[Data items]
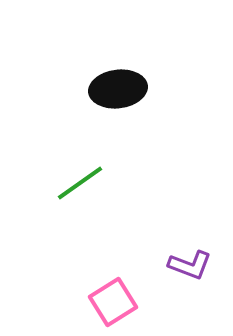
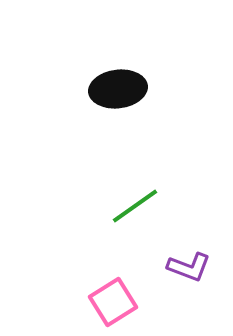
green line: moved 55 px right, 23 px down
purple L-shape: moved 1 px left, 2 px down
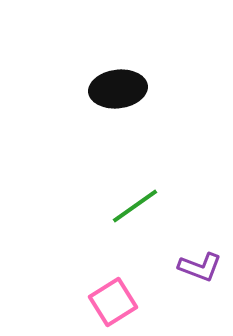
purple L-shape: moved 11 px right
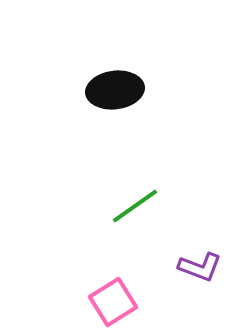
black ellipse: moved 3 px left, 1 px down
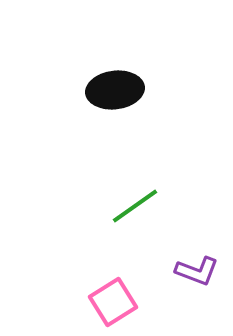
purple L-shape: moved 3 px left, 4 px down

**What needs to be done:**
Repeat the entries above word for word, starting at the line that contains "purple L-shape: moved 11 px right" and continuing through the last entry, both ends included. Leave the pictures out of your answer.

**The output:**
purple L-shape: moved 11 px right
black ellipse: moved 3 px left, 1 px down
purple L-shape: moved 3 px left, 4 px down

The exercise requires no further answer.